## PROBLEM DETAILS
In the data below, find the line containing "RFID2 pin SS: D8 -> D3", then set down that line and every later line up to and including the line containing "RFID2 pin RST: D7 -> D0", exactly.

## EXERCISE INPUTS
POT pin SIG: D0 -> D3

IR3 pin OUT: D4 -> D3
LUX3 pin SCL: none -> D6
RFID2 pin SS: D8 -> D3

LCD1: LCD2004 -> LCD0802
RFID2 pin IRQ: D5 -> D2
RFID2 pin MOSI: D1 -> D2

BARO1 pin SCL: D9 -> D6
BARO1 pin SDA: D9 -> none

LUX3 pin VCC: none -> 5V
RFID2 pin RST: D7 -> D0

---

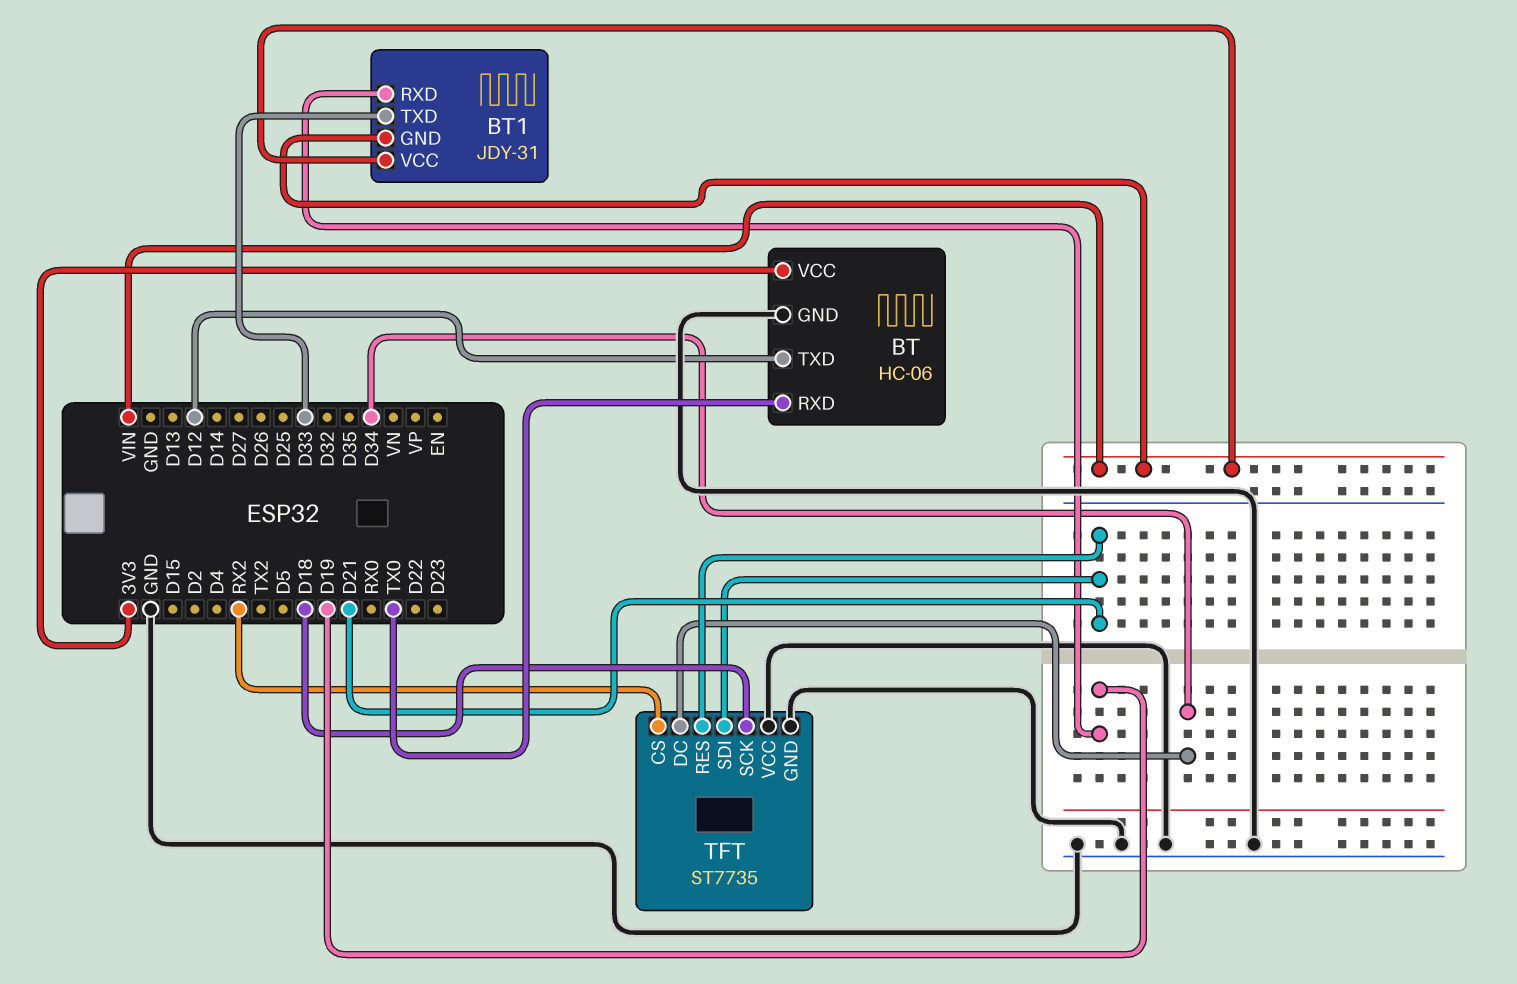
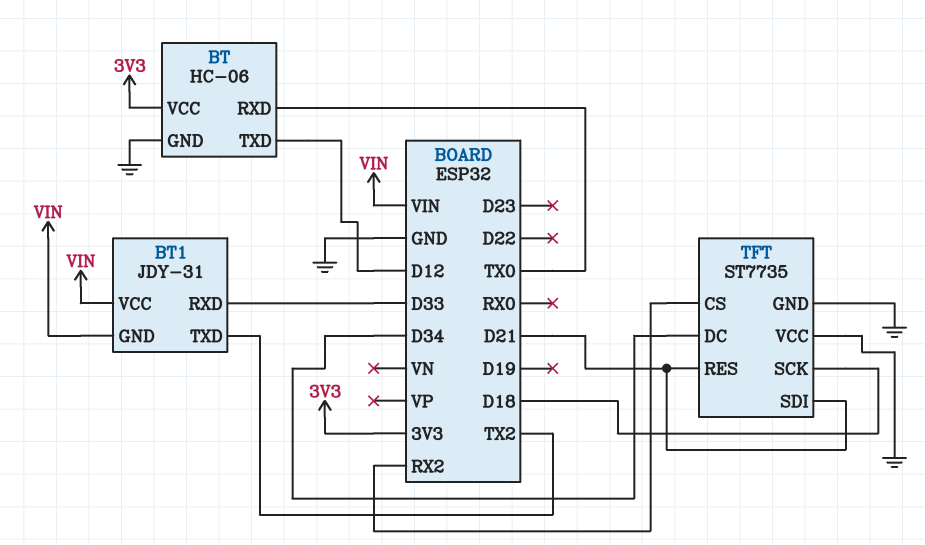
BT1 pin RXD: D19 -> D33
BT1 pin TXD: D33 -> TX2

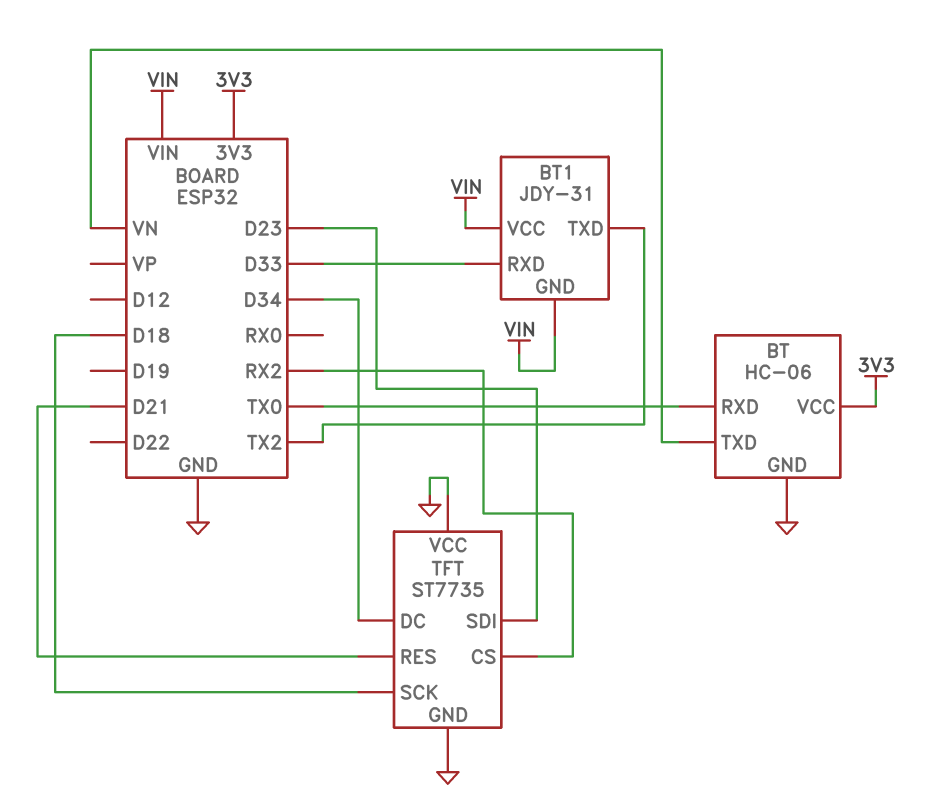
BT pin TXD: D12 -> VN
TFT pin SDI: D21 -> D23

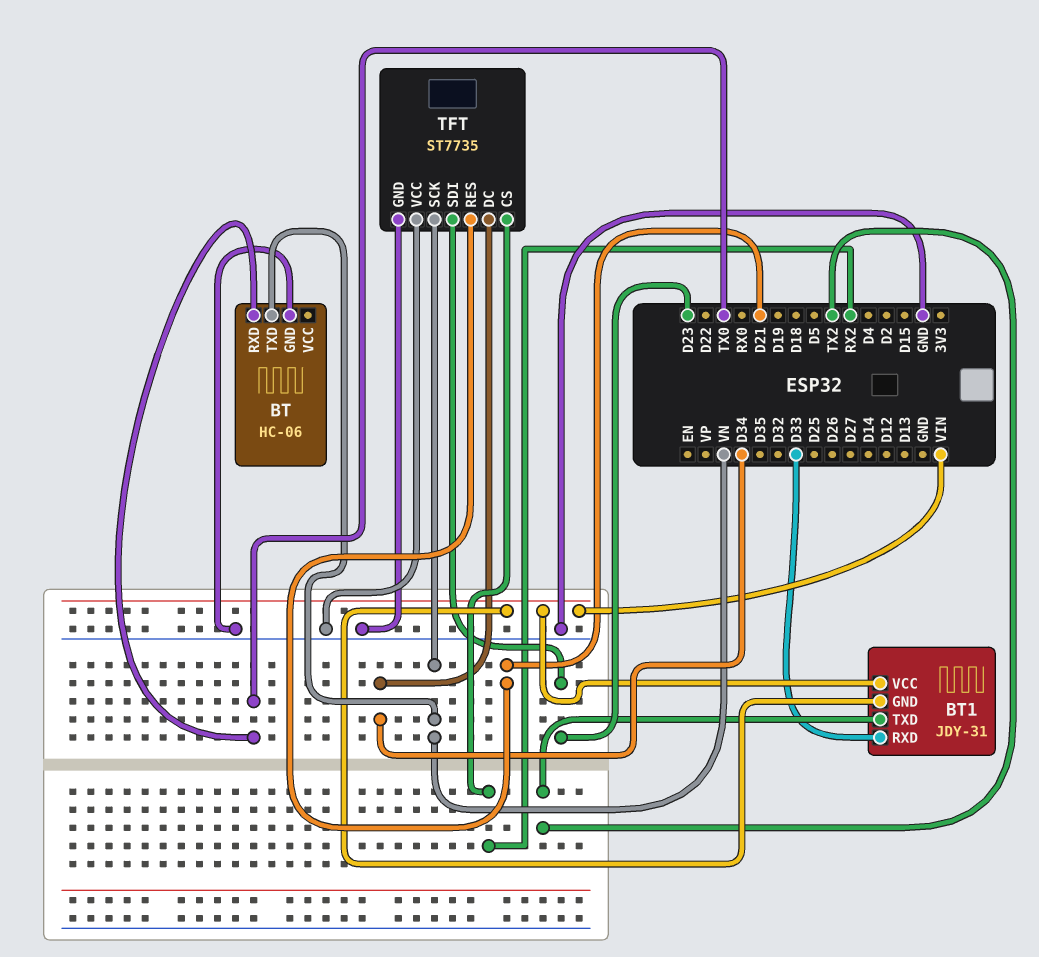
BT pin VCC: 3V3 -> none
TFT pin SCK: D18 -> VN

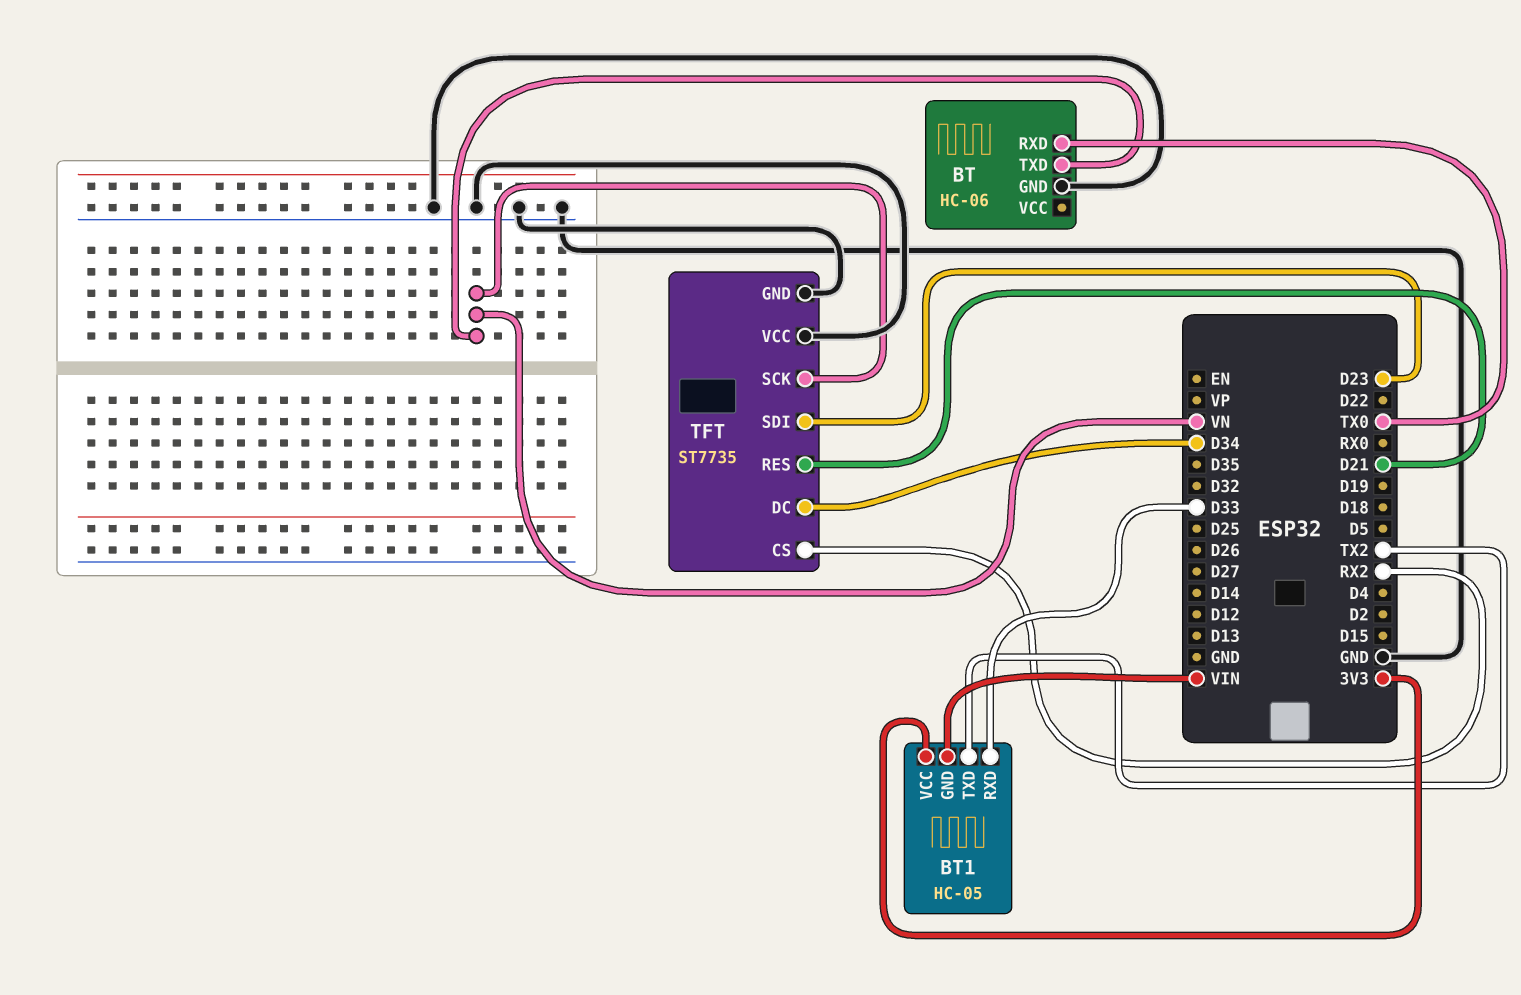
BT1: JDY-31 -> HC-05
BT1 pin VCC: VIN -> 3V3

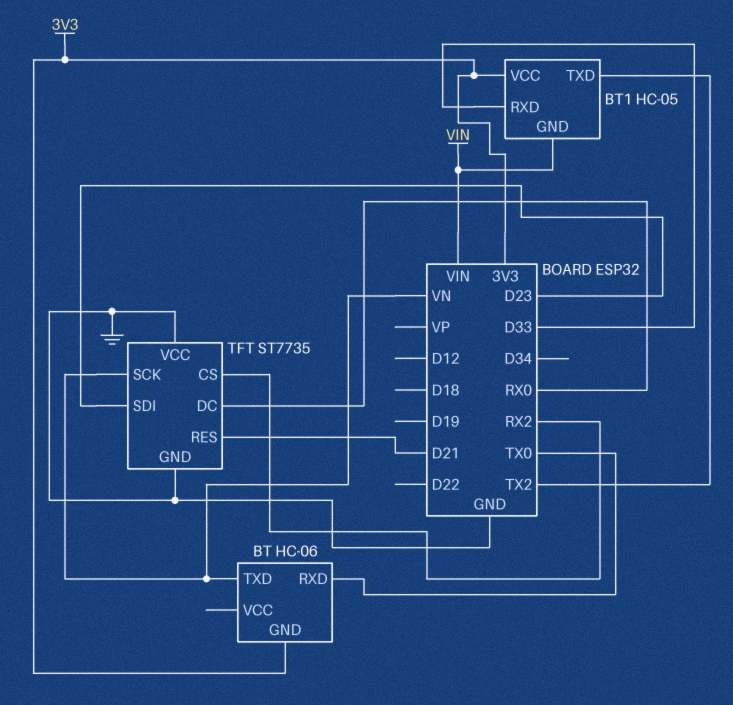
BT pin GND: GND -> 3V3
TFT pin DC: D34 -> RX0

==

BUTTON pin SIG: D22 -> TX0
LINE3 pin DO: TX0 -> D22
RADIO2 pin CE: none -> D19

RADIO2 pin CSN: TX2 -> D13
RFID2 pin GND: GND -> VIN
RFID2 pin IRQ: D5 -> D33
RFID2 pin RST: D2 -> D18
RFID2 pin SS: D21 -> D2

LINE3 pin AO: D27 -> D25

## SOLUTION
RFID2 pin SS: D8 -> D3

LCD1: LCD2004 -> LCD0802
RFID2 pin IRQ: D5 -> D2
RFID2 pin MOSI: D1 -> D2

BARO1 pin SCL: D9 -> D6
BARO1 pin SDA: D9 -> none

LUX3 pin VCC: none -> 5V
RFID2 pin RST: D7 -> D0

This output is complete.